Extract each line of the records that contains the string "kern", treating uppercase and lowercase letters as distinct.

- _DATA IN THIS EXERCISE_
──────────────────────────────
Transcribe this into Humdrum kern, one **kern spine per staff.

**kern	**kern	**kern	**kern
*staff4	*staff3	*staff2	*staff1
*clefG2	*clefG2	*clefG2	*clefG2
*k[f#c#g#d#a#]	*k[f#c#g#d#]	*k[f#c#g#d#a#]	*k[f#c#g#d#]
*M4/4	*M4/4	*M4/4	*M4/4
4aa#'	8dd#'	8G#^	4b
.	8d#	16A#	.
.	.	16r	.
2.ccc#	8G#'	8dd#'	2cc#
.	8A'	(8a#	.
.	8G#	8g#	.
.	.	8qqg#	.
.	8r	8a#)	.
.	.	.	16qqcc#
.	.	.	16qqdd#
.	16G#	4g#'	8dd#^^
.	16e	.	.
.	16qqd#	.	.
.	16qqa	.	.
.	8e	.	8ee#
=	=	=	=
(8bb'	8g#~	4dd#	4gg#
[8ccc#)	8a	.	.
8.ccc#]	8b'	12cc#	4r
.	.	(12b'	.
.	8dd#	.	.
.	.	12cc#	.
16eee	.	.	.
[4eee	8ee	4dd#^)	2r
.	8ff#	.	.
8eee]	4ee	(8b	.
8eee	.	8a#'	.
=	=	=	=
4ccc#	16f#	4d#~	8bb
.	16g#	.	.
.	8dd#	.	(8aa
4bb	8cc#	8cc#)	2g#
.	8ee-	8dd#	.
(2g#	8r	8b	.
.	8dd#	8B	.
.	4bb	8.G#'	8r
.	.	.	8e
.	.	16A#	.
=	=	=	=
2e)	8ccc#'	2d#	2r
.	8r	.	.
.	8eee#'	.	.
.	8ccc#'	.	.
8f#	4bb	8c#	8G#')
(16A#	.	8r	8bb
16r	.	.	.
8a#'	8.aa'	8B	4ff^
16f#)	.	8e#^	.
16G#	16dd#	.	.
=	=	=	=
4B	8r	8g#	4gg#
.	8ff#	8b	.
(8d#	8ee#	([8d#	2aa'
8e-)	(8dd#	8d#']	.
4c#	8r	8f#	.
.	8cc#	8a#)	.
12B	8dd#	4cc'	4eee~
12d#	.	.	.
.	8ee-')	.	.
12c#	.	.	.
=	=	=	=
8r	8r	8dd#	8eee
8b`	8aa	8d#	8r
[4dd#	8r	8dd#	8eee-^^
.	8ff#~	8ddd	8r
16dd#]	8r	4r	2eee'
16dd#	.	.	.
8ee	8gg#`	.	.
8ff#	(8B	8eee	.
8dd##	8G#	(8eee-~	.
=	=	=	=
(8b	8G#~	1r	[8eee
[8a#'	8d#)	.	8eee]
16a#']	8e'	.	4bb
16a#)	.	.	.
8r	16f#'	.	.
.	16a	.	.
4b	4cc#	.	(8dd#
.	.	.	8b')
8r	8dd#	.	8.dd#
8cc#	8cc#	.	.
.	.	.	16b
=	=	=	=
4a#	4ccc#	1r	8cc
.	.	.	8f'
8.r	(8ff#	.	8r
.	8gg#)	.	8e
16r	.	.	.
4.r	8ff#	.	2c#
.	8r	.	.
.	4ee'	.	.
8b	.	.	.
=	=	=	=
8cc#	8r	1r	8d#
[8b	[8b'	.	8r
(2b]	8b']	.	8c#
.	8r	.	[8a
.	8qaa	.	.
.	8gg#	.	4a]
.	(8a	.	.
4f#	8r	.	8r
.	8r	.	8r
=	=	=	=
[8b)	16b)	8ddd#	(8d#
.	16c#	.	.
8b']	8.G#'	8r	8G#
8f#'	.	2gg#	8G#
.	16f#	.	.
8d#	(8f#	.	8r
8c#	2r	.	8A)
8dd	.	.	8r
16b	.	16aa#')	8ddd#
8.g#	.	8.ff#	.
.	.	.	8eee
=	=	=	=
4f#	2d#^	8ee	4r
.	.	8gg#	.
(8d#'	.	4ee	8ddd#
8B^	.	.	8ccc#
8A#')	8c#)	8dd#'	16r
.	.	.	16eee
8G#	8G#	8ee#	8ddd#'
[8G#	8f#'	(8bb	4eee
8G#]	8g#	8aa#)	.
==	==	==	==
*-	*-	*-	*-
──────────────────────────────
- _REPLY_
Transcribe this into Humdrum kern, one **kern spine per staff.
**kern	**kern	**kern	**kern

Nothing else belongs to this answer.